- Opening Delimiter -

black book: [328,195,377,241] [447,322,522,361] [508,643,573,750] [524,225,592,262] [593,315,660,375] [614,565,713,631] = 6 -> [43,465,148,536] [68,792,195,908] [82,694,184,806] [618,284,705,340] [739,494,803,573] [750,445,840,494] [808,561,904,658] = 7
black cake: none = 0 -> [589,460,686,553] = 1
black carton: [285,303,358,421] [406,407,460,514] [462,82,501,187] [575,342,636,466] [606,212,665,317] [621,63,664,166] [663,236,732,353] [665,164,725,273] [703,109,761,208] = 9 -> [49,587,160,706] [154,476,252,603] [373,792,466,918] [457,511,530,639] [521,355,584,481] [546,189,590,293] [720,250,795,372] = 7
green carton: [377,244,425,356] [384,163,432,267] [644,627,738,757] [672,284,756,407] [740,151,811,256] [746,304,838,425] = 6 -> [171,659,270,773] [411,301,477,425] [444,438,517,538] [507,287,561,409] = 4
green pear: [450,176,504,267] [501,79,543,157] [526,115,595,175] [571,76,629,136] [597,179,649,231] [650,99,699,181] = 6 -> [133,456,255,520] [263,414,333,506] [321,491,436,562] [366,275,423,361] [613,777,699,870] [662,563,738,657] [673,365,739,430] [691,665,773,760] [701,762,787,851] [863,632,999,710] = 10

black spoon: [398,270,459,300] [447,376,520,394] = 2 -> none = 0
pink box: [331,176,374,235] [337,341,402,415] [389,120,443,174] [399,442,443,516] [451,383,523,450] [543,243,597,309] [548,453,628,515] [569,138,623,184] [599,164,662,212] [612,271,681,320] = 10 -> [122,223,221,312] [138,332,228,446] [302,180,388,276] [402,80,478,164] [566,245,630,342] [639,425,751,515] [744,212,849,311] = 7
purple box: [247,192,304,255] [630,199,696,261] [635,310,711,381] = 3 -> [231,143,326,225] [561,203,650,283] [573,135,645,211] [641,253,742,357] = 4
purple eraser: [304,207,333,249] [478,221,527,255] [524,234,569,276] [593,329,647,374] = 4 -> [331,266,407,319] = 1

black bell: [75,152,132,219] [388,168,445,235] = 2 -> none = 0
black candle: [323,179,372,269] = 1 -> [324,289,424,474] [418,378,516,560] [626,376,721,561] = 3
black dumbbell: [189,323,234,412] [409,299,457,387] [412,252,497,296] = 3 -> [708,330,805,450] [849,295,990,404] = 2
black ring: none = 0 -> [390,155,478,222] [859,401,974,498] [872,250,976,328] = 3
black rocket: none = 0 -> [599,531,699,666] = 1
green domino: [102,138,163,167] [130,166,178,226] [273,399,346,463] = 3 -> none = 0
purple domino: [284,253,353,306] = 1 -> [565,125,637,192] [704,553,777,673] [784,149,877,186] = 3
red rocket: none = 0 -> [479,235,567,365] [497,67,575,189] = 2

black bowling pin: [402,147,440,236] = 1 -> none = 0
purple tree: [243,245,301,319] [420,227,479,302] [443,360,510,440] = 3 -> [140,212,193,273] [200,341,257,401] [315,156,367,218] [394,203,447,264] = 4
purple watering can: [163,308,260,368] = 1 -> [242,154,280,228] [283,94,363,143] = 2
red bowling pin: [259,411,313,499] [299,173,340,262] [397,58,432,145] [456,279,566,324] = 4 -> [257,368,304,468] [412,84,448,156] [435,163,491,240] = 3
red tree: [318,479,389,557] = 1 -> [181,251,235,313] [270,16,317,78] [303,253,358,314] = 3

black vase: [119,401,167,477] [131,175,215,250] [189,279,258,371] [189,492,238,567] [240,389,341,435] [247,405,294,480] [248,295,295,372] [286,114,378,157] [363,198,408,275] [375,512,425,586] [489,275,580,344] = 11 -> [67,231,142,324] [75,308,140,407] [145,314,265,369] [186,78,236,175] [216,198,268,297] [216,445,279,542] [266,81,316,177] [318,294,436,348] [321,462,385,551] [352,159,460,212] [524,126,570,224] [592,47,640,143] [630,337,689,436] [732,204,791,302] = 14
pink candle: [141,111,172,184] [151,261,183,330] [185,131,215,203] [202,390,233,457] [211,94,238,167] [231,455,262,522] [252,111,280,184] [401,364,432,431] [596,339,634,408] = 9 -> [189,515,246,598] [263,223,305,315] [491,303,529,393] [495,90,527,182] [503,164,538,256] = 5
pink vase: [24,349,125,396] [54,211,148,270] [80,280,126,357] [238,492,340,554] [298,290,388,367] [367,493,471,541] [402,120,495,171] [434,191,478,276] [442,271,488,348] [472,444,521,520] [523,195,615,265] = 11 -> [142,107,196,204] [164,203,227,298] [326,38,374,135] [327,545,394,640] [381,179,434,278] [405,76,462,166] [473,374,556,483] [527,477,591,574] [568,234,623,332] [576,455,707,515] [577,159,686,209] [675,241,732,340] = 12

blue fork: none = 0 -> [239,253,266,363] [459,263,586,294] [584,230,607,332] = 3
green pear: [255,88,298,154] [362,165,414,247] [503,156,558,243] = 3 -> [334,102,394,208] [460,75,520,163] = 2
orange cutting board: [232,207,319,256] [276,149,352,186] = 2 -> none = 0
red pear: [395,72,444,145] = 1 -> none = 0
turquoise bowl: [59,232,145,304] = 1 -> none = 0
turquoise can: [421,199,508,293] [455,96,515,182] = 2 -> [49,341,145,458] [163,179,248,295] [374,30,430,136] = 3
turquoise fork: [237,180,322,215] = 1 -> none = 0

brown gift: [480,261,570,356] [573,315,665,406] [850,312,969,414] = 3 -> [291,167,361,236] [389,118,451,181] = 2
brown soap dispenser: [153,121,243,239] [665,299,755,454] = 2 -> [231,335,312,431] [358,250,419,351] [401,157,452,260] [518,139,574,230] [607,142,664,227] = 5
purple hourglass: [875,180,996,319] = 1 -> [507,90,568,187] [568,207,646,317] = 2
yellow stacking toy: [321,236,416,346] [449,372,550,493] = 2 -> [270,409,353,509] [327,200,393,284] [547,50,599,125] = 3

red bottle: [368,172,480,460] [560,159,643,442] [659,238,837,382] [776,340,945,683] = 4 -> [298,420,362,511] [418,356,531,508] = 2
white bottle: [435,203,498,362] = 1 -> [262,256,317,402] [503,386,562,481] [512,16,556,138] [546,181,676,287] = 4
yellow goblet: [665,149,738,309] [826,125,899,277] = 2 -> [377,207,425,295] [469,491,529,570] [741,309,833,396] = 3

- Closing Delimiter -

» Work request:
When you reach the line that contains "black carton: [285,303,358,421]", stop; that line and every line before it, from the very first line of the data, should be restated word for word.

» Reply:
black book: [328,195,377,241] [447,322,522,361] [508,643,573,750] [524,225,592,262] [593,315,660,375] [614,565,713,631] = 6 -> [43,465,148,536] [68,792,195,908] [82,694,184,806] [618,284,705,340] [739,494,803,573] [750,445,840,494] [808,561,904,658] = 7
black cake: none = 0 -> [589,460,686,553] = 1
black carton: [285,303,358,421] [406,407,460,514] [462,82,501,187] [575,342,636,466] [606,212,665,317] [621,63,664,166] [663,236,732,353] [665,164,725,273] [703,109,761,208] = 9 -> [49,587,160,706] [154,476,252,603] [373,792,466,918] [457,511,530,639] [521,355,584,481] [546,189,590,293] [720,250,795,372] = 7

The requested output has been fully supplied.